● **YOUR TASK**
Only the lines from the one containing "(291, 104) = (484, 127): purple" through the last line of the data are to be written out, exactly and in full.

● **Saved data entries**
==================================================

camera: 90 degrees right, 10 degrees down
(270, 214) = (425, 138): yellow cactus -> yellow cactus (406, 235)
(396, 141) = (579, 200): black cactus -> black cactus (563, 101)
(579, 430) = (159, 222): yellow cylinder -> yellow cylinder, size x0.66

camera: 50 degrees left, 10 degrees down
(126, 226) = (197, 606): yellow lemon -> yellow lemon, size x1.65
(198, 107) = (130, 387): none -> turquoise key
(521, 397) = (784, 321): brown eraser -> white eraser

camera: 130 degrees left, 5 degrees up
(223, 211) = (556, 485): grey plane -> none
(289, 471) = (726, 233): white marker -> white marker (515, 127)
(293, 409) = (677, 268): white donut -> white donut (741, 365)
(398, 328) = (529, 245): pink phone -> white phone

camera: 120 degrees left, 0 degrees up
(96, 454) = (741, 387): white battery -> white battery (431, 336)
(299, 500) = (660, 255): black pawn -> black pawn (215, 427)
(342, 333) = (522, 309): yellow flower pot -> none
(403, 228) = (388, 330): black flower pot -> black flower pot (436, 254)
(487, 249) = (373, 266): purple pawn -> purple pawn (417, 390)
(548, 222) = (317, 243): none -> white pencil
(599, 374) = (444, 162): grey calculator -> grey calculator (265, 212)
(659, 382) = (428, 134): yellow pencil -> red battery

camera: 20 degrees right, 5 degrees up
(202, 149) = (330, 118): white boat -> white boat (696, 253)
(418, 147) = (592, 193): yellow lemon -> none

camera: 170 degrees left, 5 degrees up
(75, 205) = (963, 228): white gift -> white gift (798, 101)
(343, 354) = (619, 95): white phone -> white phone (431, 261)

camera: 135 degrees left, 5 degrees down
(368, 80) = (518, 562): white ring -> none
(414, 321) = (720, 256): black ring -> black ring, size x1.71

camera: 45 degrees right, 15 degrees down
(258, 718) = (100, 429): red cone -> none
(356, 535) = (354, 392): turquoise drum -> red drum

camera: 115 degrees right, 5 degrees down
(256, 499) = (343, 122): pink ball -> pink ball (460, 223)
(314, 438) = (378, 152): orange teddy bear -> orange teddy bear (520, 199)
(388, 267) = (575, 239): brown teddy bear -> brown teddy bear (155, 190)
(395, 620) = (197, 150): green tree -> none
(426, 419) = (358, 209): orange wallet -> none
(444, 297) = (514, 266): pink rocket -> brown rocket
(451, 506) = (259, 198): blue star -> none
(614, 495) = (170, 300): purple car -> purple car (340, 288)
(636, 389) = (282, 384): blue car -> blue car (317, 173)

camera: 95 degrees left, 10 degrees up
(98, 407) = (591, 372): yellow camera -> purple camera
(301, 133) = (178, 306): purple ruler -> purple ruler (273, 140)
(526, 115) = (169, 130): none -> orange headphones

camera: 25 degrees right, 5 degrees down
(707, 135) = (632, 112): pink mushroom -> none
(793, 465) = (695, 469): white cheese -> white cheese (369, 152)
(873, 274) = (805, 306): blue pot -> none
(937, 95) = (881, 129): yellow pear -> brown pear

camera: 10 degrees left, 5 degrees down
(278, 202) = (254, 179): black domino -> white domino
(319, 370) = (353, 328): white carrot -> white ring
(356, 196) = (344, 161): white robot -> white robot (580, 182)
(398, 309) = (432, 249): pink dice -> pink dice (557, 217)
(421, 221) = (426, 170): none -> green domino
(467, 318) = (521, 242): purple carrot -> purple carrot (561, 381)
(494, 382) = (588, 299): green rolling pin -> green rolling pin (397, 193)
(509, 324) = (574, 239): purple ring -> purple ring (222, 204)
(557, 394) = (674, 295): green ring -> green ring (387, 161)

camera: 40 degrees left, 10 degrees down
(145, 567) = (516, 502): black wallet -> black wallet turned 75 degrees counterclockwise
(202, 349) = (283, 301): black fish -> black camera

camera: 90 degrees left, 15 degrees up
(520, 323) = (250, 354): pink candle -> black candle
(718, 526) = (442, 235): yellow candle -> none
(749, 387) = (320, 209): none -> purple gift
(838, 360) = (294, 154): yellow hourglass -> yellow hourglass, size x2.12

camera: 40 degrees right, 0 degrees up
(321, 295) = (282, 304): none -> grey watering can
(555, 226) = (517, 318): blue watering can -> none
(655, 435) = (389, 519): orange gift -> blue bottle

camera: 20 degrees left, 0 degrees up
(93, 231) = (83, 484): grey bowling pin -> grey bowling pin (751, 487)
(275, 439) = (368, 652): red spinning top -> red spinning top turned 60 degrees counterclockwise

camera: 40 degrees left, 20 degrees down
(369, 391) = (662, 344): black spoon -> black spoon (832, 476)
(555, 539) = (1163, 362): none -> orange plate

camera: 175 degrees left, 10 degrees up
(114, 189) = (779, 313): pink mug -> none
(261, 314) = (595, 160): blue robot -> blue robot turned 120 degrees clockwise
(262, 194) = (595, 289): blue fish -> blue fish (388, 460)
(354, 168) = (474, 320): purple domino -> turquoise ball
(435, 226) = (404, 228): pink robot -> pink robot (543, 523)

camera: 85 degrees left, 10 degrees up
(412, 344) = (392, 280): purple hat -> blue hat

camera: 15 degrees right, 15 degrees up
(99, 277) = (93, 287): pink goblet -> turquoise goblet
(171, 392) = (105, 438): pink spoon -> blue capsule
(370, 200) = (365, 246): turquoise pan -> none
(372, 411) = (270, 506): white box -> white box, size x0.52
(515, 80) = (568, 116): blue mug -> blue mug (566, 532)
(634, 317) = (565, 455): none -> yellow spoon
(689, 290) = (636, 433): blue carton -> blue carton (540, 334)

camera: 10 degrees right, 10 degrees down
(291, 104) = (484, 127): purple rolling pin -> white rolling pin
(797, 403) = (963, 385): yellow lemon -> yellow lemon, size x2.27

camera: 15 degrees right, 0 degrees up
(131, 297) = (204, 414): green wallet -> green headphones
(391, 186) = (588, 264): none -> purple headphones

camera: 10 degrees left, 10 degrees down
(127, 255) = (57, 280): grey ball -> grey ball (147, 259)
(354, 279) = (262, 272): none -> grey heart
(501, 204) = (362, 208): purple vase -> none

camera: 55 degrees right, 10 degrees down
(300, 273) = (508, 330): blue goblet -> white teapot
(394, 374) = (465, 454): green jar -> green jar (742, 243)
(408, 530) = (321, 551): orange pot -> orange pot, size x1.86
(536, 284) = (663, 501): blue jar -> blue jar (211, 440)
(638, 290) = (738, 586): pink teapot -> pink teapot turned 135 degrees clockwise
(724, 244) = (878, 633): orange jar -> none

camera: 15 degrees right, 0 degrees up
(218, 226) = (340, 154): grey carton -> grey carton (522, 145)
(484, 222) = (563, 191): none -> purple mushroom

==================================================

● **OUTPUT OF THE TASK**
(291, 104) = (484, 127): purple rolling pin -> white rolling pin
(797, 403) = (963, 385): yellow lemon -> yellow lemon, size x2.27

camera: 15 degrees right, 0 degrees up
(131, 297) = (204, 414): green wallet -> green headphones
(391, 186) = (588, 264): none -> purple headphones

camera: 10 degrees left, 10 degrees down
(127, 255) = (57, 280): grey ball -> grey ball (147, 259)
(354, 279) = (262, 272): none -> grey heart
(501, 204) = (362, 208): purple vase -> none

camera: 55 degrees right, 10 degrees down
(300, 273) = (508, 330): blue goblet -> white teapot
(394, 374) = (465, 454): green jar -> green jar (742, 243)
(408, 530) = (321, 551): orange pot -> orange pot, size x1.86
(536, 284) = (663, 501): blue jar -> blue jar (211, 440)
(638, 290) = (738, 586): pink teapot -> pink teapot turned 135 degrees clockwise
(724, 244) = (878, 633): orange jar -> none

camera: 15 degrees right, 0 degrees up
(218, 226) = (340, 154): grey carton -> grey carton (522, 145)
(484, 222) = (563, 191): none -> purple mushroom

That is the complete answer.